JOB: If a record holds a picture, please leave the picture out and copy the rest of the record exactly.

Excerpts from a dataset:
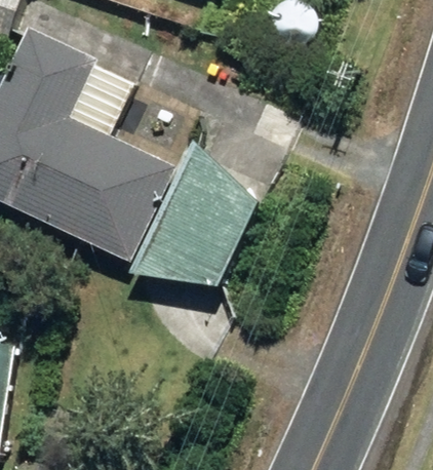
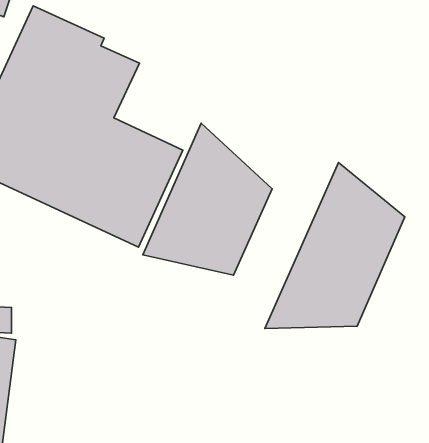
building: none -> [265,163,405,328]

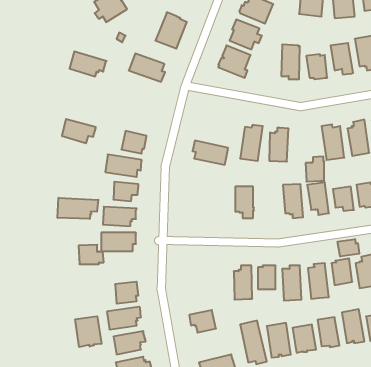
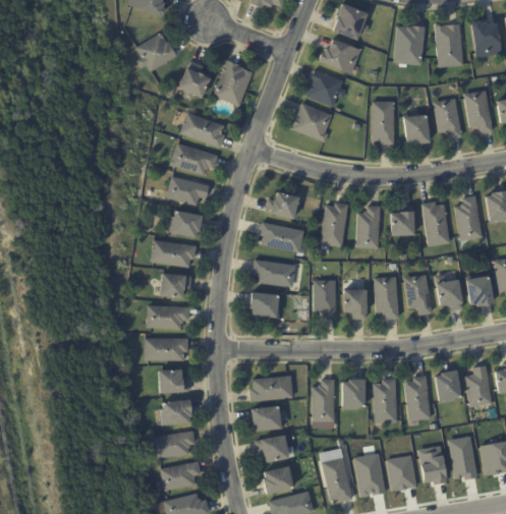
building: none -> [177,59,212,99]
building: [69,51,107,76] -> [171,142,218,174]
building: none -> [265,190,299,219]
building: [62,119,96,143] -> [166,175,209,206]
building: [306,156,324,182] -> [391,204,414,235]
building: none -> [252,259,296,287]
building: none -> [343,288,367,319]
building: none -> [249,291,280,318]
building: [58,198,98,219] -> none
building: [338,239,359,257] -> none
building: [79,245,104,264] -> [158,368,189,393]
building: none -> [249,375,293,401]
building: none -> [250,405,284,432]
building: [75,316,101,347] -> none
building: none -> [263,465,295,496]

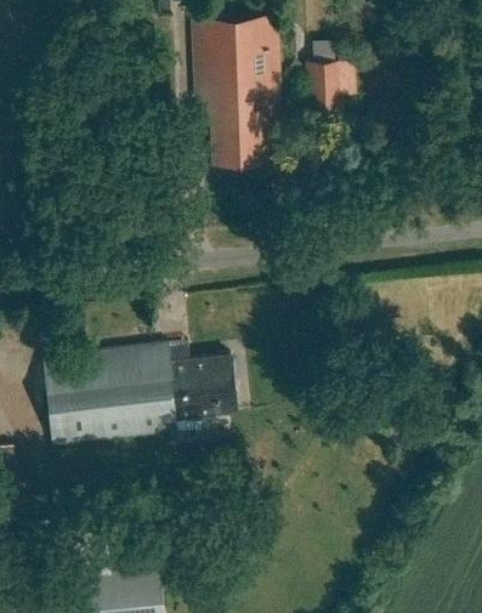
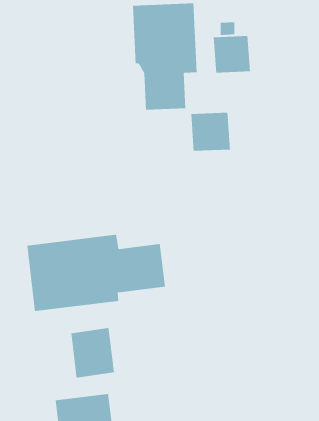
building: none -> [191,112,230,152]
building: none -> [71,327,114,378]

EXERCISE ANSWER:
building: none -> [265,163,405,328]

building: none -> [177,59,212,99]
building: [69,51,107,76] -> [171,142,218,174]
building: none -> [265,190,299,219]
building: [62,119,96,143] -> [166,175,209,206]
building: [306,156,324,182] -> [391,204,414,235]
building: none -> [252,259,296,287]
building: none -> [343,288,367,319]
building: none -> [249,291,280,318]
building: [58,198,98,219] -> none
building: [338,239,359,257] -> none
building: [79,245,104,264] -> [158,368,189,393]
building: none -> [249,375,293,401]
building: none -> [250,405,284,432]
building: [75,316,101,347] -> none
building: none -> [263,465,295,496]

building: none -> [191,112,230,152]
building: none -> [71,327,114,378]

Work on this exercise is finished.